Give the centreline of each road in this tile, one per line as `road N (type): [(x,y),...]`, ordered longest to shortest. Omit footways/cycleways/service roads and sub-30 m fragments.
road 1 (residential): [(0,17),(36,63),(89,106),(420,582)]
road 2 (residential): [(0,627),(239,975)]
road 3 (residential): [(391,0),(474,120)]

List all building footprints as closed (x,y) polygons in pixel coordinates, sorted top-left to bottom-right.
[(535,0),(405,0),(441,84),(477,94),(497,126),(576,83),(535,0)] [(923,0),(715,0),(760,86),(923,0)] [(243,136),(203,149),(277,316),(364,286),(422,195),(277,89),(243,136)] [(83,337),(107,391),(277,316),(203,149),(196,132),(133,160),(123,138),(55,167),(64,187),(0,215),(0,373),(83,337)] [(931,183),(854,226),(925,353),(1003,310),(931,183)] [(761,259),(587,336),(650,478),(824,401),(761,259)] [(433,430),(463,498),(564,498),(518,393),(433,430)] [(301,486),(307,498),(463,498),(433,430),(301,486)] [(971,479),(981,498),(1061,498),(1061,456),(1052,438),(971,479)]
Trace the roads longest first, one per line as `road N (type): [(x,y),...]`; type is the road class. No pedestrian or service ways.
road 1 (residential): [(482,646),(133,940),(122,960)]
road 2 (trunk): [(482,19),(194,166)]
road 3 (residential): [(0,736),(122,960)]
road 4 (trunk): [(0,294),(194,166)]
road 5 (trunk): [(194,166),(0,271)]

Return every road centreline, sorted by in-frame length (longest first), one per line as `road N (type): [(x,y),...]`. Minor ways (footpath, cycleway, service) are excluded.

Task item —
So that nothing is lost, please reproduce each entry exactly as written.

Solved exercise —
Give the centreline of each road in this tile, one per line as `road N (type): [(x,y),...]`, ordered longest to shortest. Omit footways/cycleways/service roads and sub-30 m fragments.
road 1 (residential): [(0,17),(36,63),(89,106),(420,582)]
road 2 (residential): [(0,627),(239,975)]
road 3 (residential): [(391,0),(474,120)]

List all building footprints as closed (x,y) polygons in pixel coordinates, sorted top-left to bottom-right.
[(535,0),(405,0),(441,84),(477,94),(497,126),(576,83),(535,0)] [(923,0),(715,0),(760,86),(923,0)] [(243,136),(203,149),(277,316),(364,286),(422,195),(277,89),(243,136)] [(83,337),(107,391),(277,316),(203,149),(196,132),(133,160),(123,138),(55,167),(64,187),(0,215),(0,373),(83,337)] [(931,183),(854,226),(925,353),(1003,310),(931,183)] [(761,259),(587,336),(650,478),(824,401),(761,259)] [(433,430),(463,498),(564,498),(518,393),(433,430)] [(301,486),(307,498),(463,498),(433,430),(301,486)] [(971,479),(981,498),(1061,498),(1061,456),(1052,438),(971,479)]
Trace the roads longest first, one per line as `road N (type): [(x,y),...]`; type is the road class. No pedestrian or service ways.
road 1 (residential): [(482,646),(133,940),(122,960)]
road 2 (trunk): [(482,19),(194,166)]
road 3 (residential): [(0,736),(122,960)]
road 4 (trunk): [(0,294),(194,166)]
road 5 (trunk): [(194,166),(0,271)]

Return every road centreline, sorted by in-frame length (longest first), one per line as `road N (type): [(x,y),...]`. Minor ways (footpath, cycleway, service) are excluded.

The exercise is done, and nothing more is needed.